> WHAT THE EXERCISE ASKS:
When you copy the records, keep every word exact and leave the pictures out.

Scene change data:
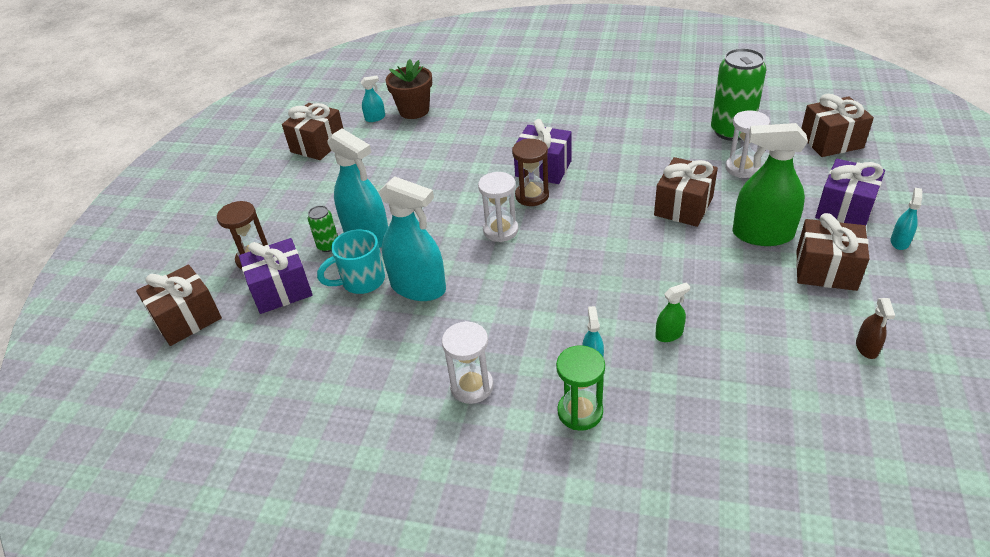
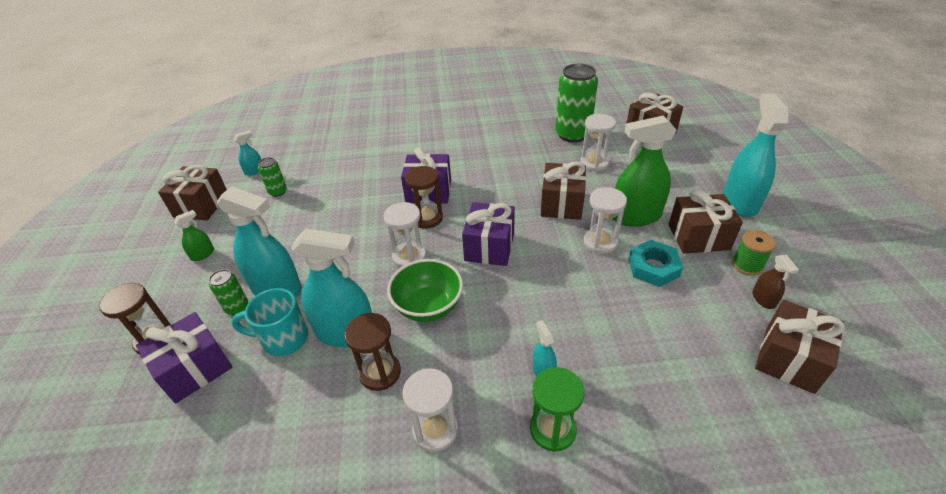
camera: 20 degrees left, 0 degrees up
brown gift [136,264,222,346] -> brown gift moved to [755,300,845,394]
turquoise mug [317,229,385,294] -> turquoise mug turned 45 degrees clockwise [231,288,308,356]
brown flower pot [385,59,432,119] -> none
green spray bottle [655,282,690,342] -> green spray bottle moved to [174,210,214,261]
purple gift [815,159,885,226] -> purple gift moved to [462,202,515,266]
turquoise spray bottle [891,188,922,250] -> turquoise spray bottle [723,94,789,217], size x2.21
none -> green can [258,157,287,197]
none -> brown hourglass [344,313,401,391]
none -> green bowl [387,259,463,322]
none -> white hourglass [584,187,627,254]
none -> turquoise nut [629,240,683,287]
none -> green spool [732,230,776,276]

> TASK OUTPUT:
camera: 20 degrees left, 0 degrees up
brown gift [136,264,222,346] -> brown gift moved to [755,300,845,394]
turquoise mug [317,229,385,294] -> turquoise mug turned 45 degrees clockwise [231,288,308,356]
brown flower pot [385,59,432,119] -> none
green spray bottle [655,282,690,342] -> green spray bottle moved to [174,210,214,261]
purple gift [815,159,885,226] -> purple gift moved to [462,202,515,266]
turquoise spray bottle [891,188,922,250] -> turquoise spray bottle [723,94,789,217], size x2.21
none -> green can [258,157,287,197]
none -> brown hourglass [344,313,401,391]
none -> green bowl [387,259,463,322]
none -> white hourglass [584,187,627,254]
none -> turquoise nut [629,240,683,287]
none -> green spool [732,230,776,276]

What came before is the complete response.